══ SUPPLIED DATA ══

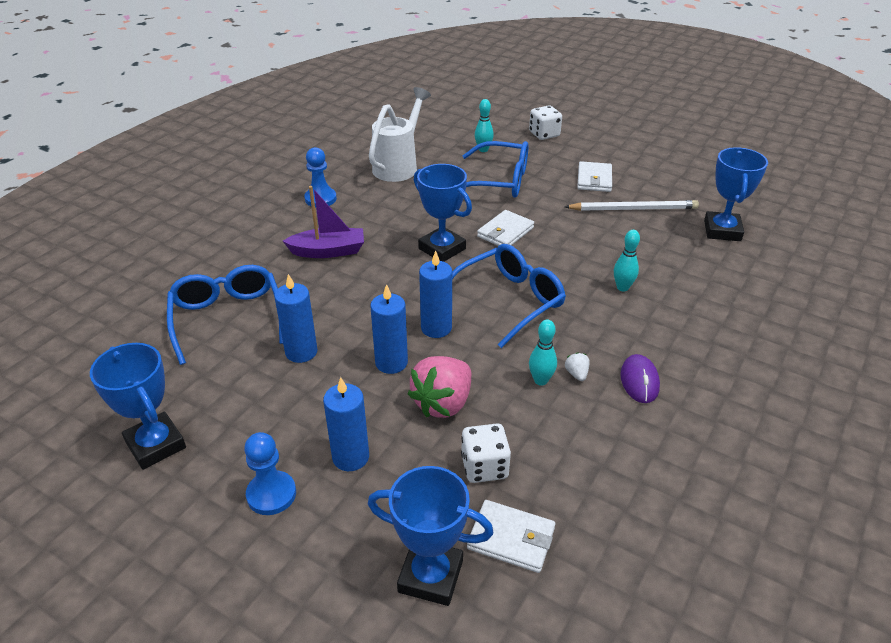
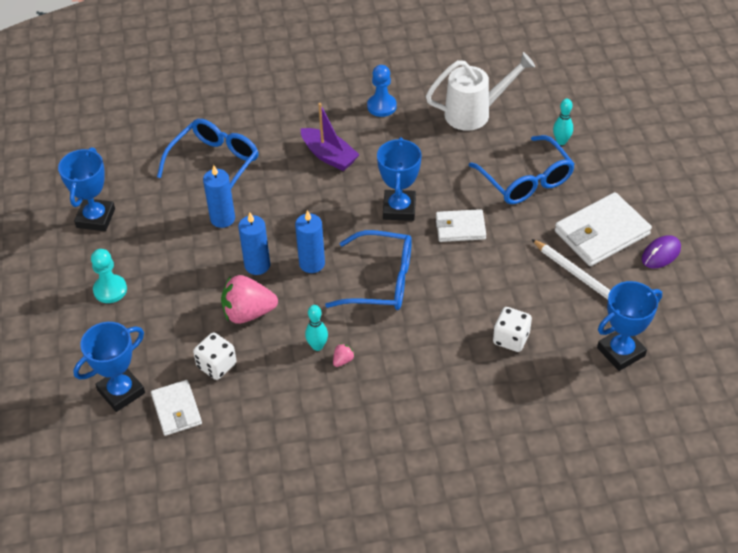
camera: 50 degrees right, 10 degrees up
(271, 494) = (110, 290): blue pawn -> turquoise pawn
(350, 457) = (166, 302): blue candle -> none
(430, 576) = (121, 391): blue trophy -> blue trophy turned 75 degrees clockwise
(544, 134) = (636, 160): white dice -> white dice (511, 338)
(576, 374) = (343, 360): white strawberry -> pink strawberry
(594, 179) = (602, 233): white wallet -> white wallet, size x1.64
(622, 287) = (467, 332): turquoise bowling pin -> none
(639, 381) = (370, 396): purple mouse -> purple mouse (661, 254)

═══
══ SUPPLIED DATA ══

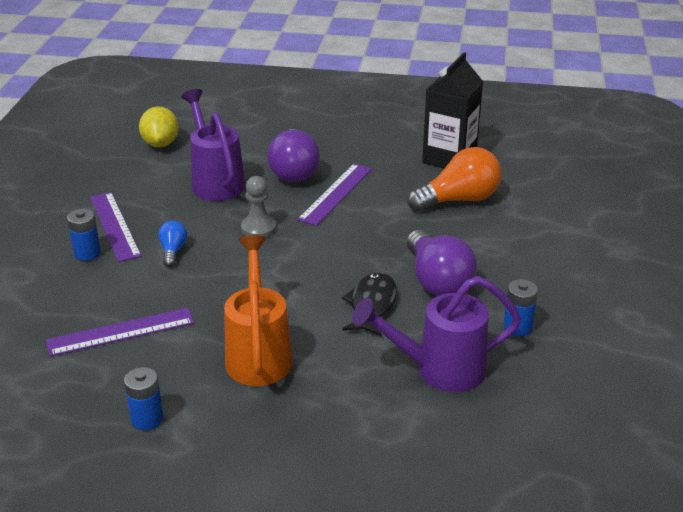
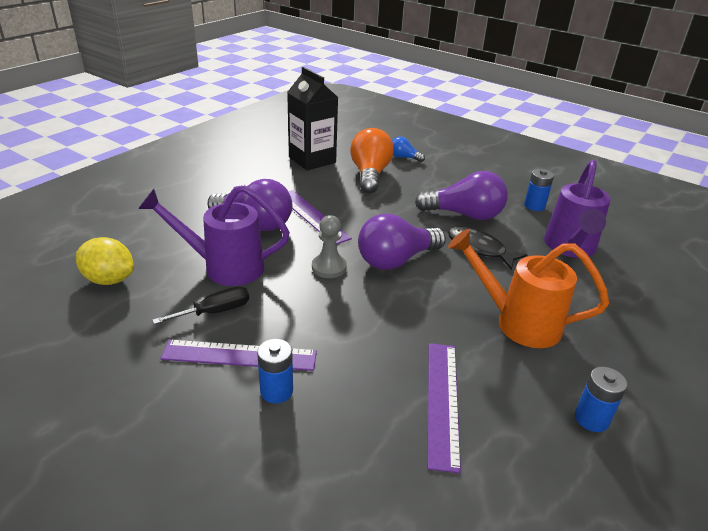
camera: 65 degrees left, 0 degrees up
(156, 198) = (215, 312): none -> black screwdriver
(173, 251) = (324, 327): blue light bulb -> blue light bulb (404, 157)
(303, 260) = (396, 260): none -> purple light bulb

═══

# TASK DIRECTIONS
Starting with the line that holds "(350, 457) = (166, 302): blue candle -> none" and ending with the line that holds "(639, 381) = (370, 396): purple", retype every line in the data above exactly, and nothing else.

# EXERCISE SOLUTION
(350, 457) = (166, 302): blue candle -> none
(430, 576) = (121, 391): blue trophy -> blue trophy turned 75 degrees clockwise
(544, 134) = (636, 160): white dice -> white dice (511, 338)
(576, 374) = (343, 360): white strawberry -> pink strawberry
(594, 179) = (602, 233): white wallet -> white wallet, size x1.64
(622, 287) = (467, 332): turquoise bowling pin -> none
(639, 381) = (370, 396): purple mouse -> purple mouse (661, 254)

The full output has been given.